What the task requires: Please copy each line below that contains the string "left".

————————

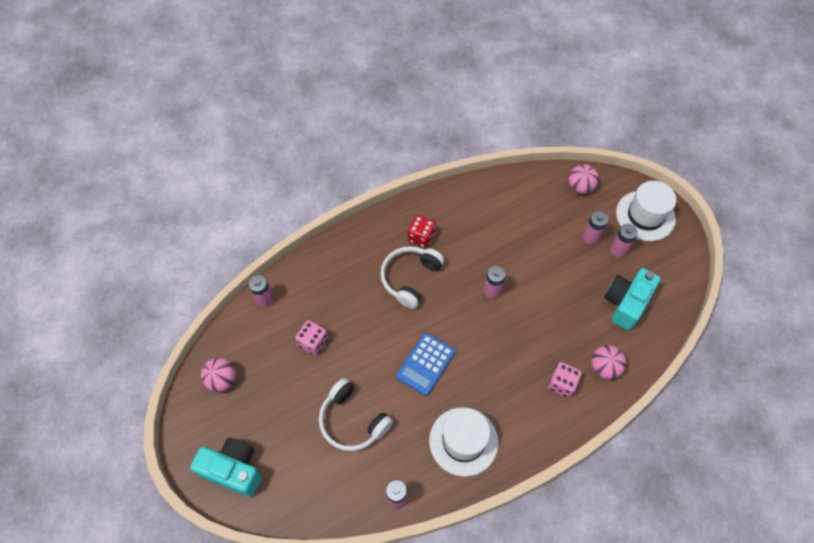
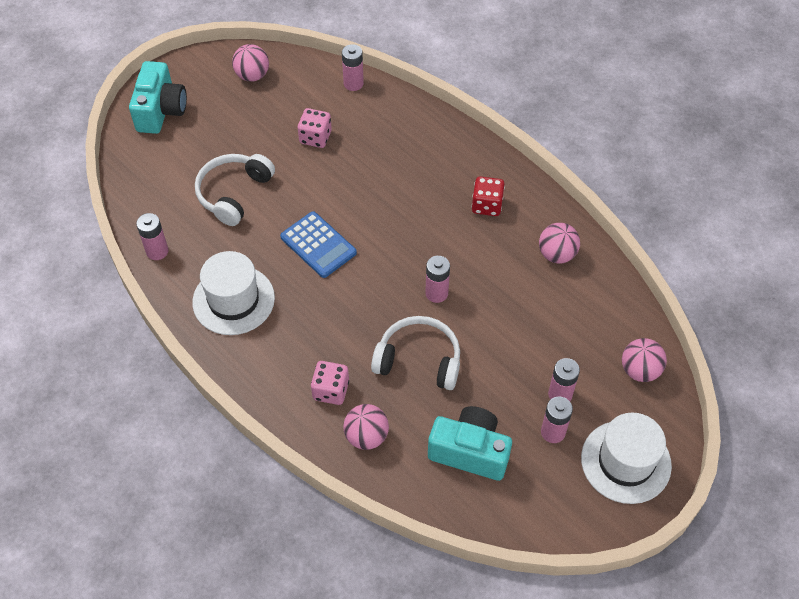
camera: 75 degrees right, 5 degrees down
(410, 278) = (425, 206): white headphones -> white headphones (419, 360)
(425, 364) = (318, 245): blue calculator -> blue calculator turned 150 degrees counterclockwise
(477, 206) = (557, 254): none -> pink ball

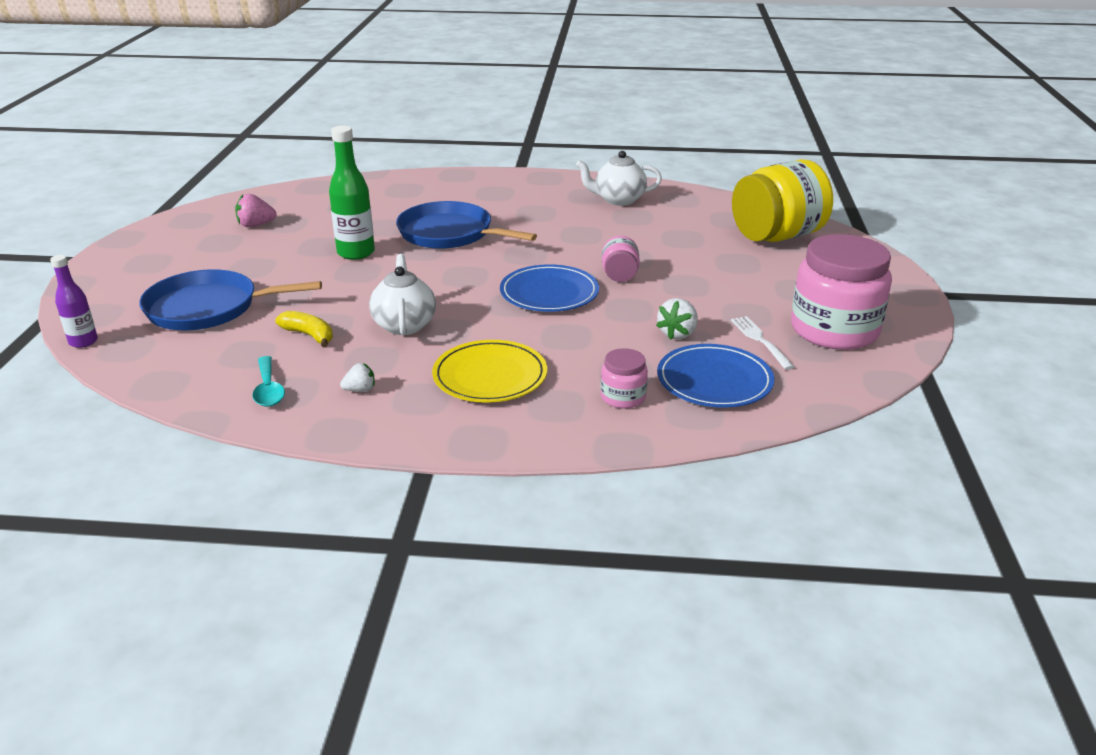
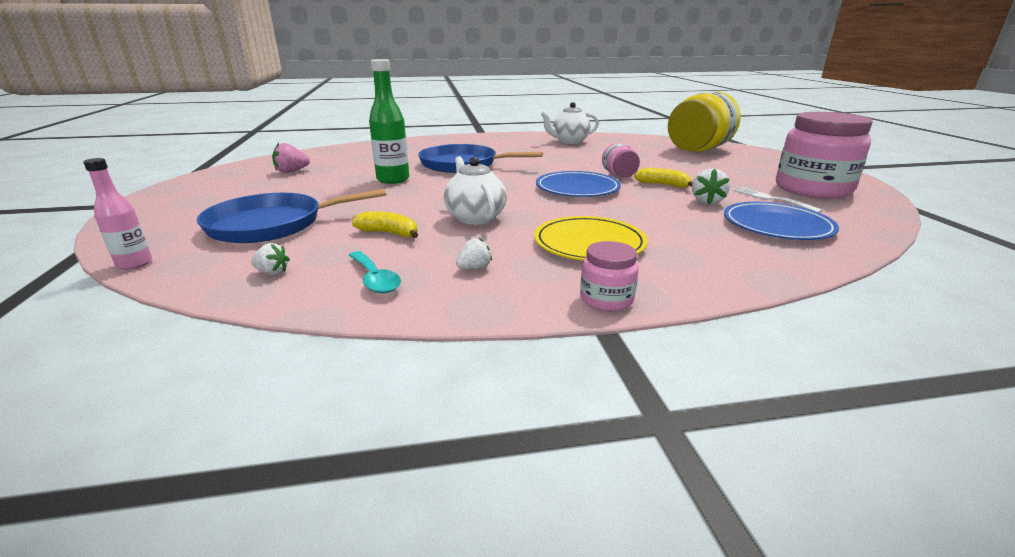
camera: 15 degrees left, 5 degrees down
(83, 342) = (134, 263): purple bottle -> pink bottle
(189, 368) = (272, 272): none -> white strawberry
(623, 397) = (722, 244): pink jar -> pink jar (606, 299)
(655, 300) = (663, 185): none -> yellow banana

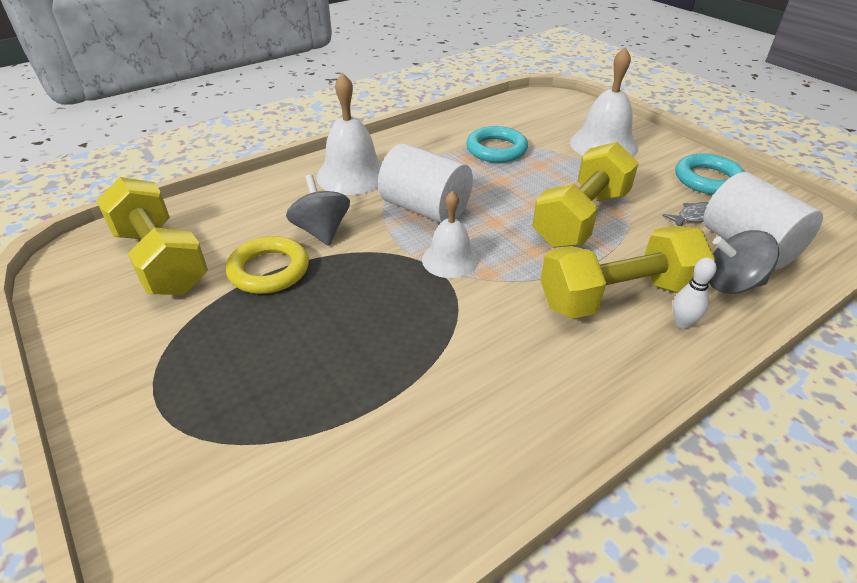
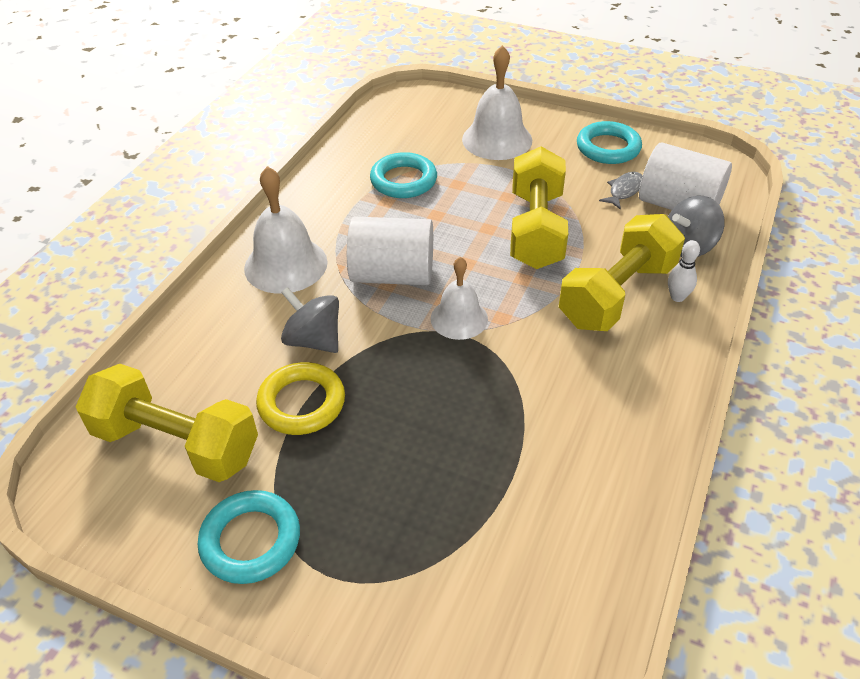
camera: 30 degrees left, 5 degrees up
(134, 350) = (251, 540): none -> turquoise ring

————————

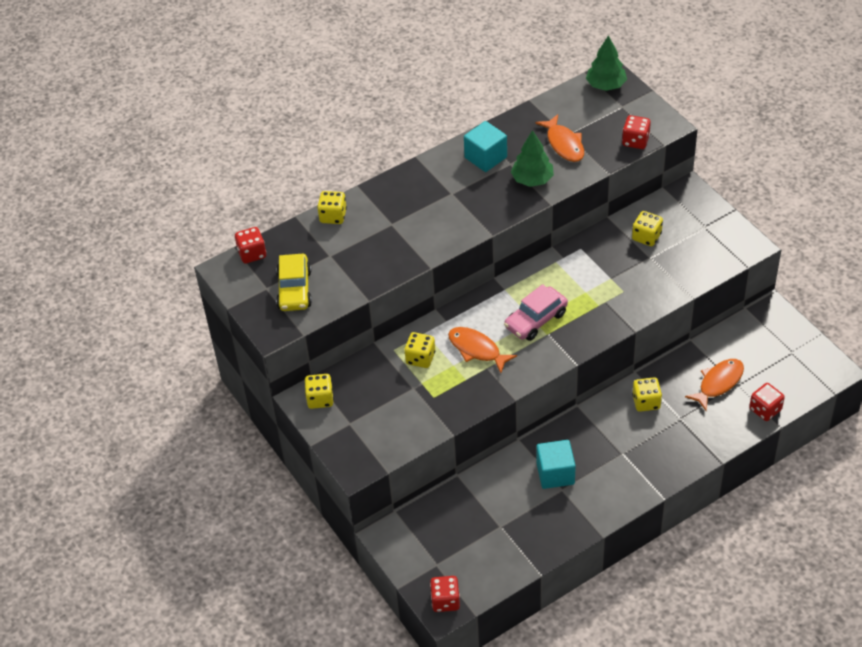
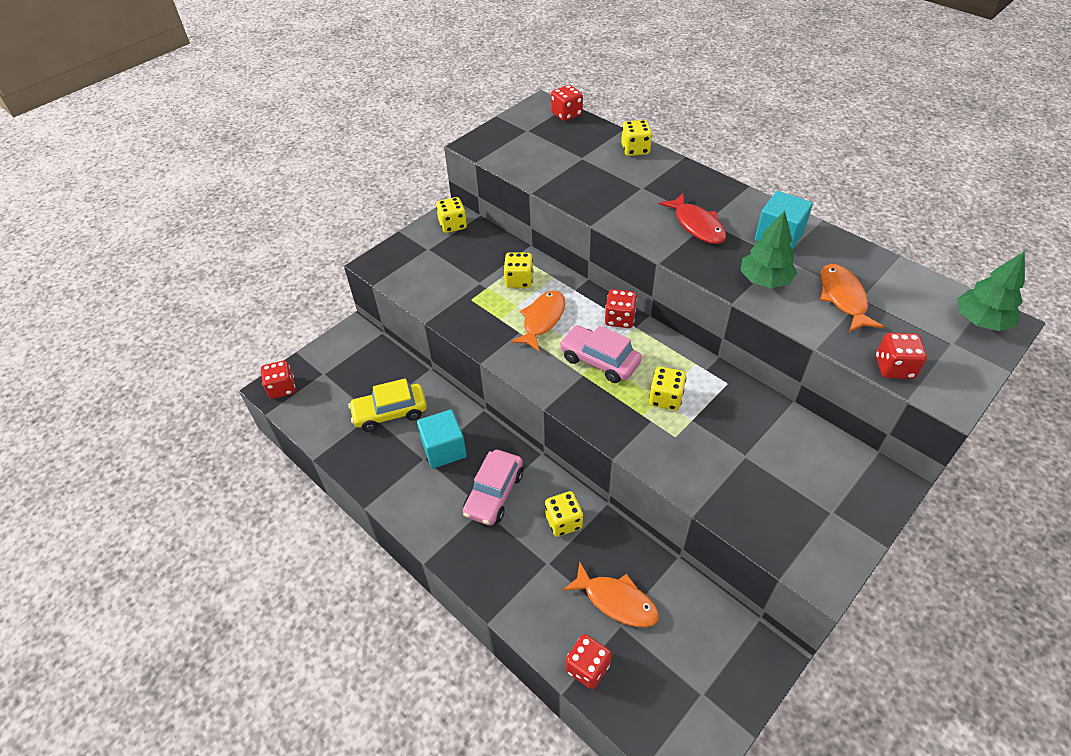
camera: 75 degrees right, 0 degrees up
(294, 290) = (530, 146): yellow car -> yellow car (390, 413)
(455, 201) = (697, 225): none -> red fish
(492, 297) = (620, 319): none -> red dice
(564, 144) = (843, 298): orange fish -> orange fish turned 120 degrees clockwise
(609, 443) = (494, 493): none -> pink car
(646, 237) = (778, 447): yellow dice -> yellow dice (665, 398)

————————

Your solution:
camera: 15 degrees left, 5 degrees down
camera: 30 degrees left, 5 degrees up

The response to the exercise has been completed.